### Dataset extract
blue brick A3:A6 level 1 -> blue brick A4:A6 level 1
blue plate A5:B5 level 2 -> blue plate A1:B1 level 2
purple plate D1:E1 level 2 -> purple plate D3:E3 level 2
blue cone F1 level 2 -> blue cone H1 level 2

### Assignment
From the data, pick out every line that includes "blue".

### Answer to this task
blue brick A3:A6 level 1 -> blue brick A4:A6 level 1
blue plate A5:B5 level 2 -> blue plate A1:B1 level 2
blue cone F1 level 2 -> blue cone H1 level 2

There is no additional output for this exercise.